### INSTRUCTIONS TO FOLLOW
Two lines in the listing below mark the span: one contains "camera: 75 degrees right, 5 degrees up" and one contains "purple can [613,89,669,161] -> none". Reproduce both of them and everything between, exactly.

### RECORDS FOR THIS EXERCISE

=-=-=-=-=

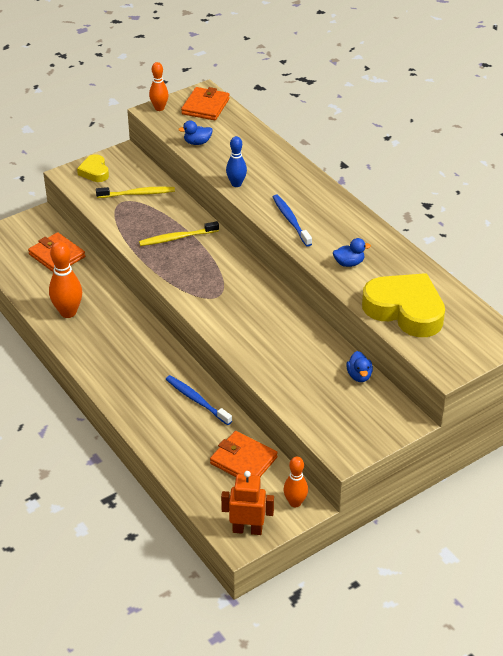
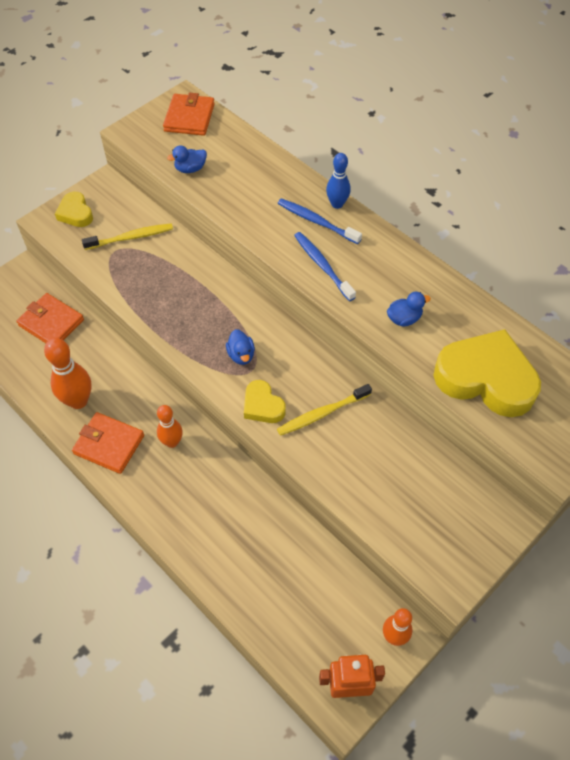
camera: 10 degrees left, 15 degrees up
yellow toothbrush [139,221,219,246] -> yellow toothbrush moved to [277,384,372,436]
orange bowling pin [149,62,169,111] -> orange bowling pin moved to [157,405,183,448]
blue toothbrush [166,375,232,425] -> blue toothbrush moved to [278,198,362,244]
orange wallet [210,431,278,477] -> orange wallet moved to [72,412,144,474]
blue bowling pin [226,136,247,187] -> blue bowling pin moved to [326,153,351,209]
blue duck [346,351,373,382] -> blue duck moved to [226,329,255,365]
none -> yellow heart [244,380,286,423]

=-=-=-=-=

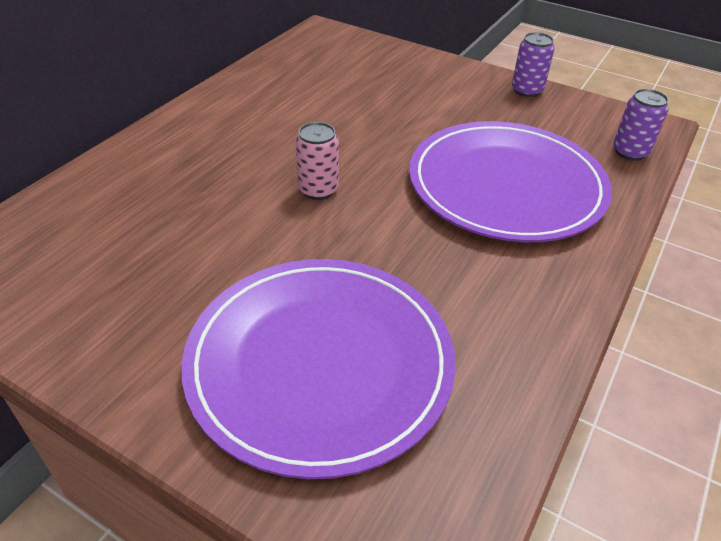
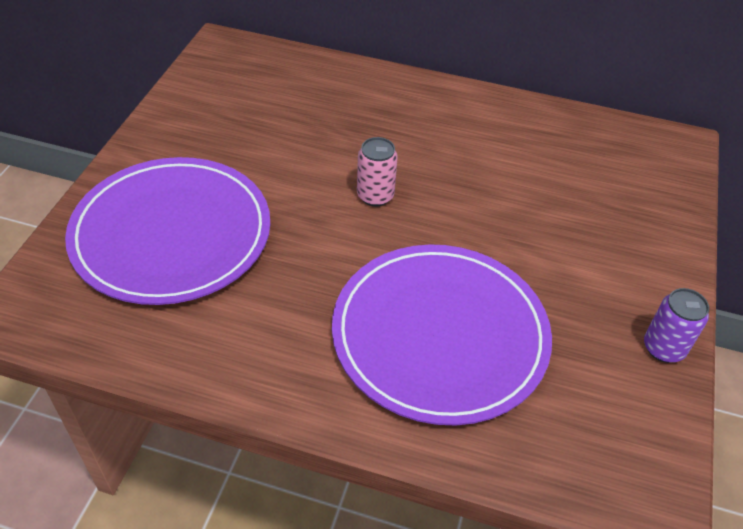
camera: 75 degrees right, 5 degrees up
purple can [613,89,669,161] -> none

=-=-=-=-=

### RESULT OF THE TASK
camera: 75 degrees right, 5 degrees up
purple can [613,89,669,161] -> none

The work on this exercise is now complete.